-- SUPPLIED RECORDS follows --

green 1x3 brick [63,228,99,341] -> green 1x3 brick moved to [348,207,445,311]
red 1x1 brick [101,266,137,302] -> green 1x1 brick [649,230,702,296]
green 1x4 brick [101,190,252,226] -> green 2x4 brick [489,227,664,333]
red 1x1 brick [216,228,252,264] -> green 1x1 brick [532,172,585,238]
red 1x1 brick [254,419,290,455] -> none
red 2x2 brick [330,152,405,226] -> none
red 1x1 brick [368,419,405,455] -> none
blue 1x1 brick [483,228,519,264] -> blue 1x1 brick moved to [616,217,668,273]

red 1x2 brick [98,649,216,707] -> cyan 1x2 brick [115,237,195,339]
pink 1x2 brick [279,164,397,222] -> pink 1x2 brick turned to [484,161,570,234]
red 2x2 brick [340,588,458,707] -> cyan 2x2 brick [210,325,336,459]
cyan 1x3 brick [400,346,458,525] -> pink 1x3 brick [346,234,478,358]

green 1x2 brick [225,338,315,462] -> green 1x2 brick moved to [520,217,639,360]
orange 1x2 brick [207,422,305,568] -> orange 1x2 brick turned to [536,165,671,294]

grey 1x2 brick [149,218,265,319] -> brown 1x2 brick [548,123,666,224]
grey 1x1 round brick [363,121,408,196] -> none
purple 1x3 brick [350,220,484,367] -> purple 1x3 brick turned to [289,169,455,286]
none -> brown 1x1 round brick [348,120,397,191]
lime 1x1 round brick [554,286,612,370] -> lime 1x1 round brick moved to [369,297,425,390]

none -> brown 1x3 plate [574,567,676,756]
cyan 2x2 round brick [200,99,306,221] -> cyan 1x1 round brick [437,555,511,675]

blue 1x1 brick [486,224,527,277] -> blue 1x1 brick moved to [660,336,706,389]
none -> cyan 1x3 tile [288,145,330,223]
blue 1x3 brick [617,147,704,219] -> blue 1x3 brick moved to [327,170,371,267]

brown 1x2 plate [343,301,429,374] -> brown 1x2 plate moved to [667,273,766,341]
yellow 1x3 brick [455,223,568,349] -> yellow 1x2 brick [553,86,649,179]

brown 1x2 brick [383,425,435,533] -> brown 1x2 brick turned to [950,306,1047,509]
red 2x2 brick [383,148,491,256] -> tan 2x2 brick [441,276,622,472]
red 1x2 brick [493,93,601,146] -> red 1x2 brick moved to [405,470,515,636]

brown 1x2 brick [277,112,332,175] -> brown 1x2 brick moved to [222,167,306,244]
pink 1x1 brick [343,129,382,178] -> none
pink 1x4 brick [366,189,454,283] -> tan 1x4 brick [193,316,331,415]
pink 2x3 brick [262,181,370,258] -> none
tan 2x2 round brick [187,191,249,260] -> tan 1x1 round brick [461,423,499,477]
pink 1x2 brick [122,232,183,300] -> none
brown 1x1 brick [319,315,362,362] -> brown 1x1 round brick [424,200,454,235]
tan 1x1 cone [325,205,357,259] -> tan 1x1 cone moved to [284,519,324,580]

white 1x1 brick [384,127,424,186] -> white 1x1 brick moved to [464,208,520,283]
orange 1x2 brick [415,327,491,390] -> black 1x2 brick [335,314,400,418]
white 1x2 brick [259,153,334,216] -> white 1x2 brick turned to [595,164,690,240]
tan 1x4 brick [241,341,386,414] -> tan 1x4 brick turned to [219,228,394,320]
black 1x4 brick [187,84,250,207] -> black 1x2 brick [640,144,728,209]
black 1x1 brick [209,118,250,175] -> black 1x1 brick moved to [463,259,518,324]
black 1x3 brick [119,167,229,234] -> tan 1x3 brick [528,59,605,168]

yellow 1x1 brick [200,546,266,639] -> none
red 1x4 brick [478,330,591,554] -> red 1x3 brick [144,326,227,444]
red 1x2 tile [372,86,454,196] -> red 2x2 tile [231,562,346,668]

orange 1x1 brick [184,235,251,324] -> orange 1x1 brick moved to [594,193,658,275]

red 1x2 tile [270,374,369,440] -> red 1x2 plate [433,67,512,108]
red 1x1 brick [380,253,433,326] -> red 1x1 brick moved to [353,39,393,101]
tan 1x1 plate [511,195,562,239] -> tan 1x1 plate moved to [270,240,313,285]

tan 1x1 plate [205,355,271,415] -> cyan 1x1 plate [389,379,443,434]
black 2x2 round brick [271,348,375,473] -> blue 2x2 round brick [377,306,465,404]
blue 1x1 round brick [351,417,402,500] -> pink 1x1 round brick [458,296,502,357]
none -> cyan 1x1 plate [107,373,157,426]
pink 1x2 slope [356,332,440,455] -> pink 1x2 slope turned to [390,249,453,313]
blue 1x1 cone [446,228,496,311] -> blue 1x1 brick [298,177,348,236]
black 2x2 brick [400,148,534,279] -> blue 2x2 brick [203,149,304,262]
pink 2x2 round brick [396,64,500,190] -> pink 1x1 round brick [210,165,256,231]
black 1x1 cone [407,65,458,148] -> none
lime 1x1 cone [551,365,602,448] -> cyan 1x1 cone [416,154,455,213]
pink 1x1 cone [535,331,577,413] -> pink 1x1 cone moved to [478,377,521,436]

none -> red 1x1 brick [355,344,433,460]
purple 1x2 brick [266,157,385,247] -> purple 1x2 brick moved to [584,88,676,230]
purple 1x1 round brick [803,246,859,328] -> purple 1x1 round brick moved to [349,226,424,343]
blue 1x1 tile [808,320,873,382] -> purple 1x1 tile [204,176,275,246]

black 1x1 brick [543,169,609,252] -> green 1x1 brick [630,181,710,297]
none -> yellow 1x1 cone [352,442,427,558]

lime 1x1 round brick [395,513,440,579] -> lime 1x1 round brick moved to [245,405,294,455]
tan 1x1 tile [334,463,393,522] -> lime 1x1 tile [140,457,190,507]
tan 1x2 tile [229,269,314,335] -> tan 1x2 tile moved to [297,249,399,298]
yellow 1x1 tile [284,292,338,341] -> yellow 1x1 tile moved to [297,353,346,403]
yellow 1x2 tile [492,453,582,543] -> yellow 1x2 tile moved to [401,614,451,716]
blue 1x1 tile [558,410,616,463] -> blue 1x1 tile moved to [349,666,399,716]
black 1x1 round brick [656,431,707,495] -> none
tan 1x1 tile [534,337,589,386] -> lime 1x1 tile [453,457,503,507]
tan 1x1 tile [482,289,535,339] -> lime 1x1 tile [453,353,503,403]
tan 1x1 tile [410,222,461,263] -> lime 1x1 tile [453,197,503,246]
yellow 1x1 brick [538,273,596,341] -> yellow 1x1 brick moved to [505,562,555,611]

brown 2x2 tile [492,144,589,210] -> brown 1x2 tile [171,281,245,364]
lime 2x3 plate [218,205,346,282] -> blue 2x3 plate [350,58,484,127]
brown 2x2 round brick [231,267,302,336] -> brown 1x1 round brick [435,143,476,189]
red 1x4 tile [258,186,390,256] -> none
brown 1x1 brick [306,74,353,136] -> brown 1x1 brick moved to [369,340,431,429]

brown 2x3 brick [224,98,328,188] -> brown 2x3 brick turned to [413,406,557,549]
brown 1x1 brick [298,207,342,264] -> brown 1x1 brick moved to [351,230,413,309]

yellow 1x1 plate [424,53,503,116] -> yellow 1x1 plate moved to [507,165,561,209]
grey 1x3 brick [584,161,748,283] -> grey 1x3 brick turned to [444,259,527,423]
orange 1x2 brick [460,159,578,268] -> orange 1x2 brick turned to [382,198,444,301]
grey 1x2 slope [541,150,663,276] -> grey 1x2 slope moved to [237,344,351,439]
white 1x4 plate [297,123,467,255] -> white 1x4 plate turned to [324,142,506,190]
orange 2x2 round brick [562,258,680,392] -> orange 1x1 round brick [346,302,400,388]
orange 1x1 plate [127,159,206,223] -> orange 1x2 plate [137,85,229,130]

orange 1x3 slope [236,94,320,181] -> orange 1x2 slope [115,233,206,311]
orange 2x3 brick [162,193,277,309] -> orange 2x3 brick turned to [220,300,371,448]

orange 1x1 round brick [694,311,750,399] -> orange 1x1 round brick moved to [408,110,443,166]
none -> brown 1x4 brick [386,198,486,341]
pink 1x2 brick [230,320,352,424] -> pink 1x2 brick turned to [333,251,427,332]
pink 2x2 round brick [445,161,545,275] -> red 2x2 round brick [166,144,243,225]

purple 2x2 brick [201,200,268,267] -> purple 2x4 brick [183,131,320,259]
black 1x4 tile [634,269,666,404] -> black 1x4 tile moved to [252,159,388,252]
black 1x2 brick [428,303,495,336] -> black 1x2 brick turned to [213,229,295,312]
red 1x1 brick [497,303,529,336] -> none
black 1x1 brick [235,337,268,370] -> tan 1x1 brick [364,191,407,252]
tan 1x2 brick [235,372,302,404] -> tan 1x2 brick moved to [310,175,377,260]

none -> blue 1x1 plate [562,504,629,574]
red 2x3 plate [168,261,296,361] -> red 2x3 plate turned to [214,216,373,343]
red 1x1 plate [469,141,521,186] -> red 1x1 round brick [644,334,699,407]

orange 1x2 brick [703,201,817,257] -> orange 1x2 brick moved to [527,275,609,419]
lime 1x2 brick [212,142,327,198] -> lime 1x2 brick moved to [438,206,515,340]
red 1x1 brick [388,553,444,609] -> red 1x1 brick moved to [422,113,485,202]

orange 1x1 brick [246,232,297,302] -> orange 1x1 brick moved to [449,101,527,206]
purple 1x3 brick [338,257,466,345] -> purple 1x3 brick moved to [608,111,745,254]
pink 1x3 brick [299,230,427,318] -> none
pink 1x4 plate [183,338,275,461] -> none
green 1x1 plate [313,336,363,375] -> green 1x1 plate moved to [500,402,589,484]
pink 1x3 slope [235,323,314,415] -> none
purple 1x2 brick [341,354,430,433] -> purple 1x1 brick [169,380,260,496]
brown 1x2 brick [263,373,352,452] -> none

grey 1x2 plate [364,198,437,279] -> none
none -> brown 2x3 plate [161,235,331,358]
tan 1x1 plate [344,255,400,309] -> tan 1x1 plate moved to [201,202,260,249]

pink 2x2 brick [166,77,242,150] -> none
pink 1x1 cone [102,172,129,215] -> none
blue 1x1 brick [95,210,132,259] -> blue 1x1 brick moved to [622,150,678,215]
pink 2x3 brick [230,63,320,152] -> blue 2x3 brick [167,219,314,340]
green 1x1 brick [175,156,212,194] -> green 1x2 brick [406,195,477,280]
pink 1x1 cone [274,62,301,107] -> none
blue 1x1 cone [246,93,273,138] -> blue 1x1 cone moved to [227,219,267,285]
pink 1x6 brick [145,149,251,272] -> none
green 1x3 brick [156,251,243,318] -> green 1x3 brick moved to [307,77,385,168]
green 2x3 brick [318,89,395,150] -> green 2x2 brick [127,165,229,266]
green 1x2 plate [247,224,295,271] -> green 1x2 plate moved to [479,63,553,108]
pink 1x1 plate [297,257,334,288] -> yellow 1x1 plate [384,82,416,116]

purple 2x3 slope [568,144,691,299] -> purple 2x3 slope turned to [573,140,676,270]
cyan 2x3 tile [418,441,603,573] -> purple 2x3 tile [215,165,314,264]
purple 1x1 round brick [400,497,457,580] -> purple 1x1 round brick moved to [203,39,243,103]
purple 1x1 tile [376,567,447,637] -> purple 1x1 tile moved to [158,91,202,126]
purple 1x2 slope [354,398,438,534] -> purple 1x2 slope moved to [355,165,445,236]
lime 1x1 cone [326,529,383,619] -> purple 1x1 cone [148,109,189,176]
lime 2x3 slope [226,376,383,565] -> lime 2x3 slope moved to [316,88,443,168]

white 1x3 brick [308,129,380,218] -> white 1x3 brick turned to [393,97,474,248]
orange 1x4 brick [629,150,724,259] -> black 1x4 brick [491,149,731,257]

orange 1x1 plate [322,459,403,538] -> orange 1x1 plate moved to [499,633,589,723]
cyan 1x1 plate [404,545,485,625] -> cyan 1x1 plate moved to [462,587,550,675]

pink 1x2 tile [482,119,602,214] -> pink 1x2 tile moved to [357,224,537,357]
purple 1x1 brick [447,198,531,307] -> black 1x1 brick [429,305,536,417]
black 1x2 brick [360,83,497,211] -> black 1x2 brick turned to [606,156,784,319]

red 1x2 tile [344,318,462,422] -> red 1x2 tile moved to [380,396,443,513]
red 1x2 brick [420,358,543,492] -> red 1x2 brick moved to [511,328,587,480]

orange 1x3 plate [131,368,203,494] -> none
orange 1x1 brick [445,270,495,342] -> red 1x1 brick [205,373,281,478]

-- SUPPLIED RECORDS concluded --

#### WORK REQUIRED:
Beginning at the line with "green 2x3 brick" and ending at the line with "purple 2x3 slope [568,144,691,299]", reproduce each line of the data above exactly, and add no other lines.

#### WRITTEN SOLUTION:
green 2x3 brick [318,89,395,150] -> green 2x2 brick [127,165,229,266]
green 1x2 plate [247,224,295,271] -> green 1x2 plate moved to [479,63,553,108]
pink 1x1 plate [297,257,334,288] -> yellow 1x1 plate [384,82,416,116]

purple 2x3 slope [568,144,691,299] -> purple 2x3 slope turned to [573,140,676,270]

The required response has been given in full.